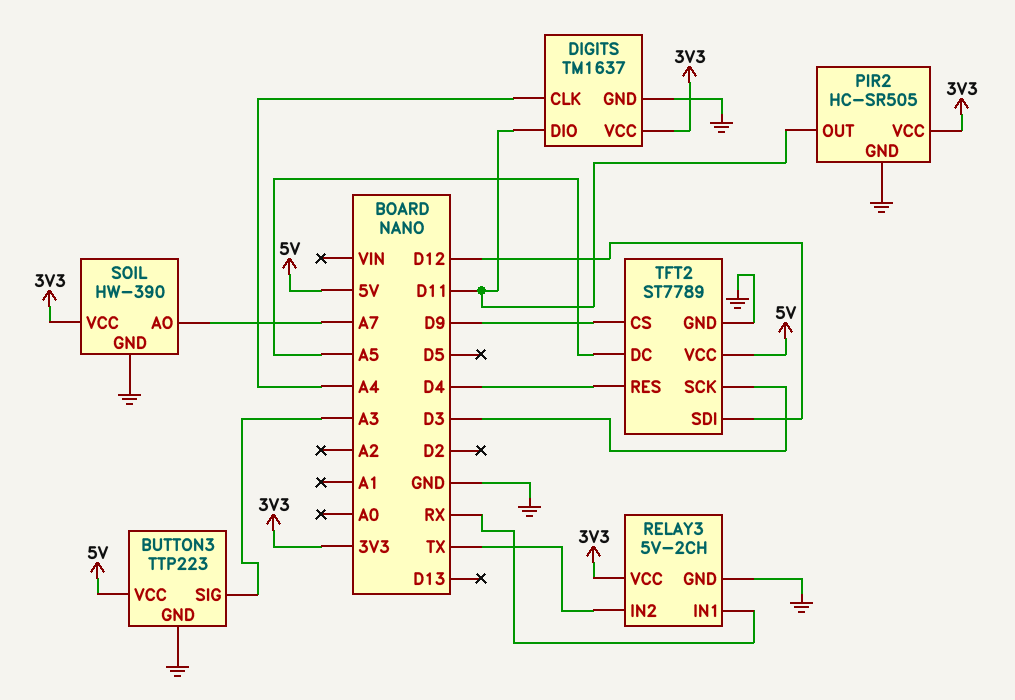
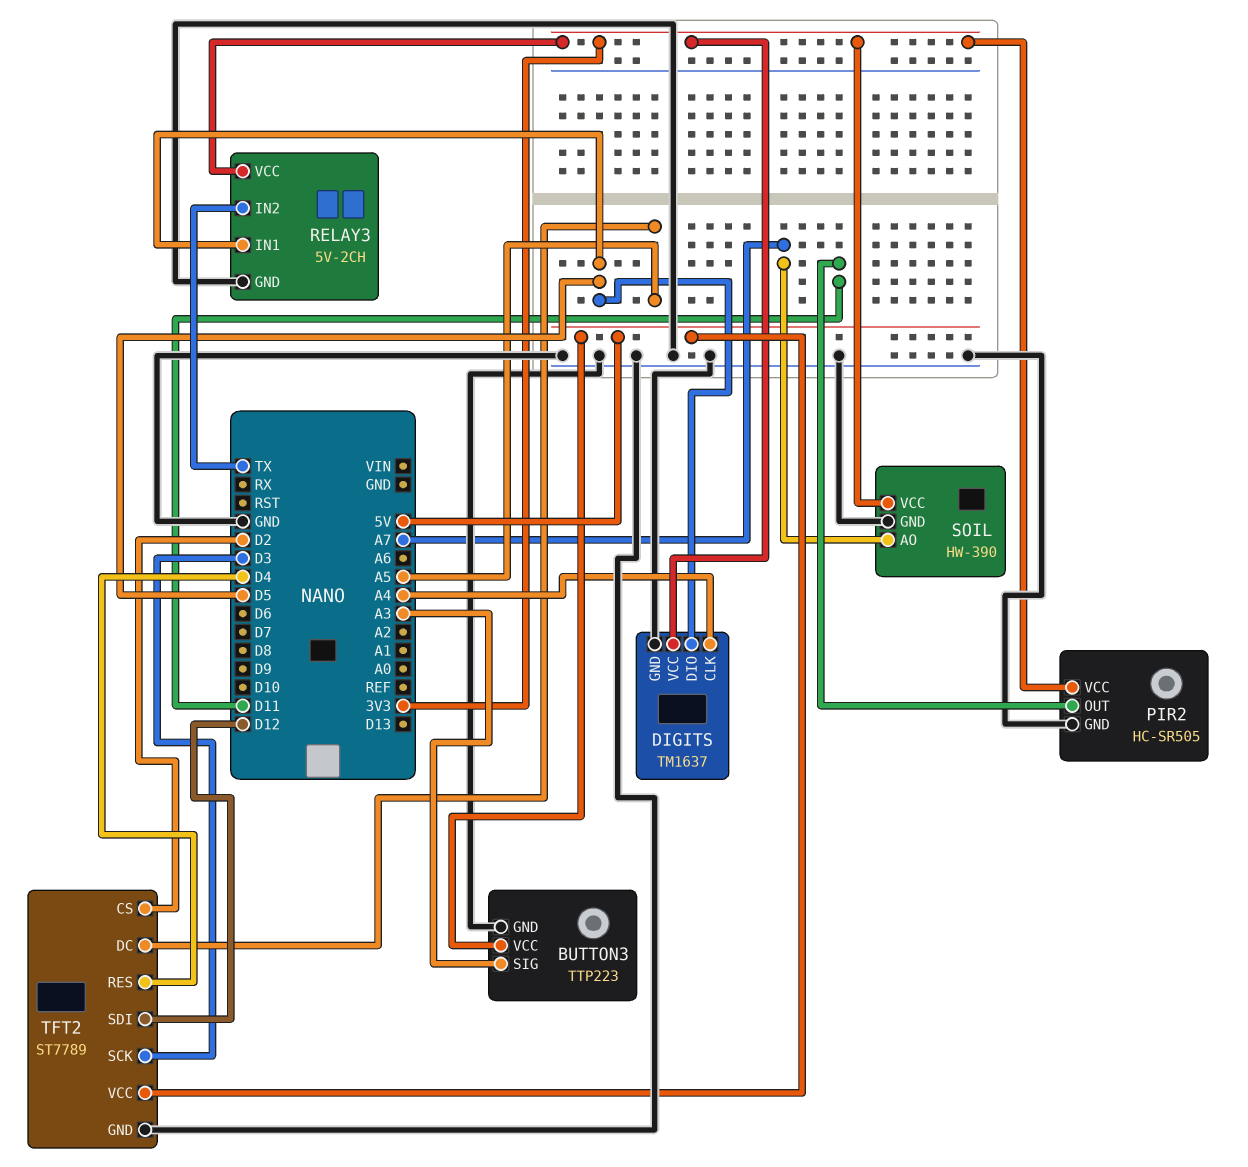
DIGITS pin DIO: D11 -> D5
RELAY3 pin IN1: RX -> D5
TFT2 pin CS: D9 -> D2

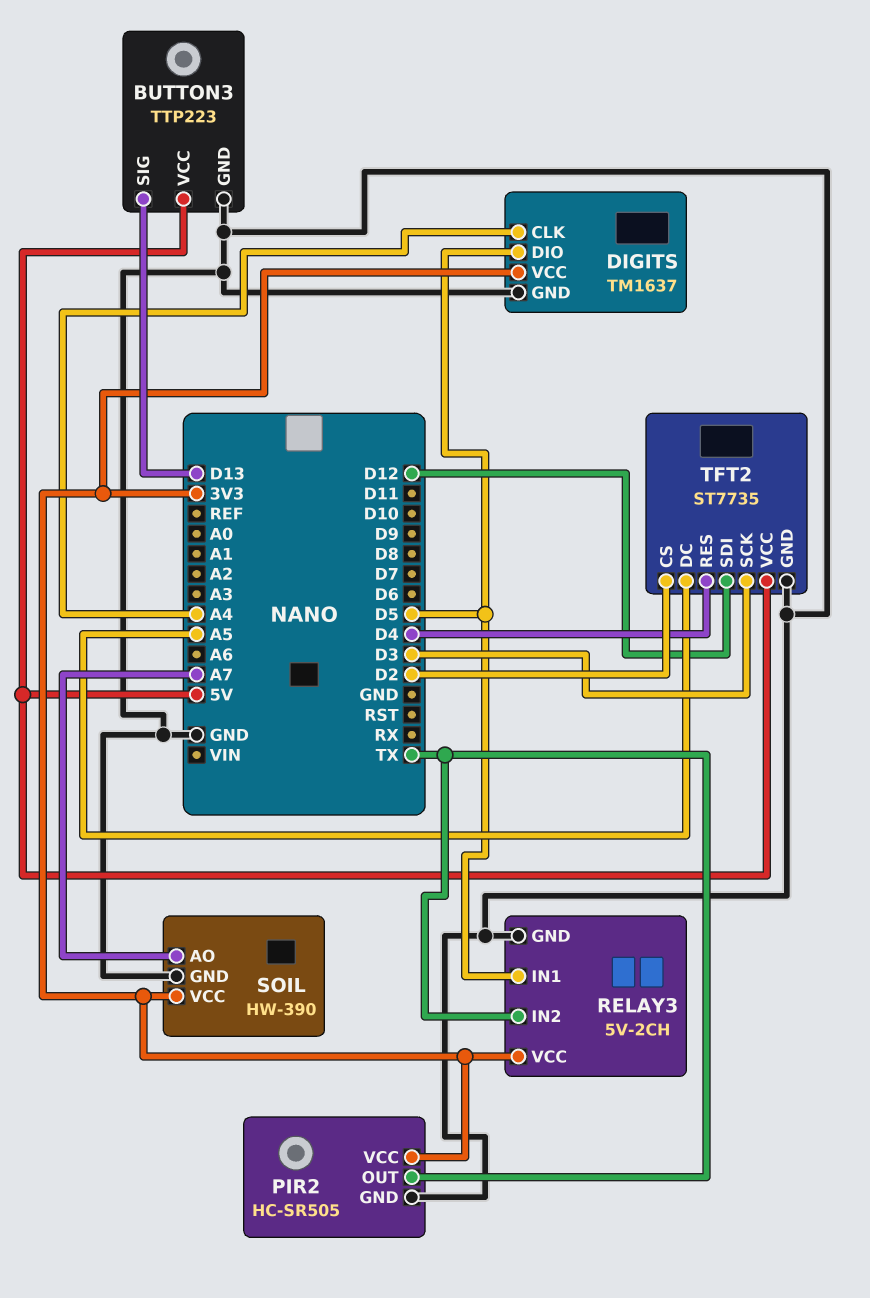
BUTTON3 pin SIG: A3 -> D13
PIR2 pin OUT: D11 -> TX
TFT2: ST7789 -> ST7735

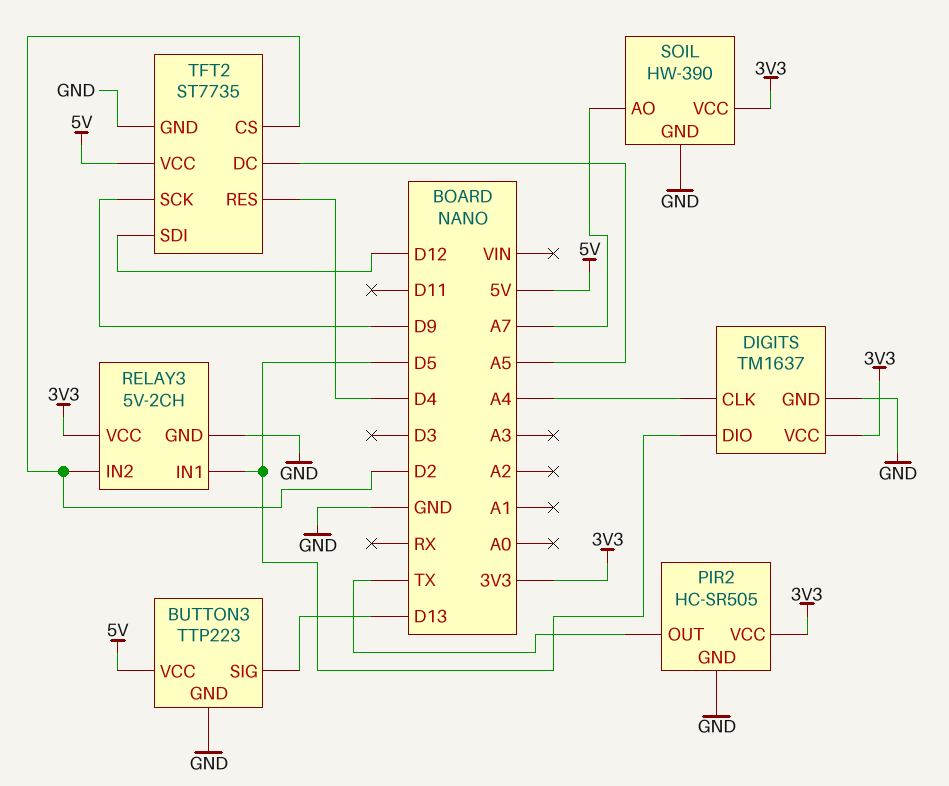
RELAY3 pin IN2: TX -> D2
TFT2 pin SCK: D3 -> D9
______________________________
WHAT TO PRODUCE
No pictures belong in the copy; output every record exactly.

YOUR SOLUTION
DIGITS pin DIO: D11 -> D5
RELAY3 pin IN1: RX -> D5
TFT2 pin CS: D9 -> D2

BUTTON3 pin SIG: A3 -> D13
PIR2 pin OUT: D11 -> TX
TFT2: ST7789 -> ST7735

RELAY3 pin IN2: TX -> D2
TFT2 pin SCK: D3 -> D9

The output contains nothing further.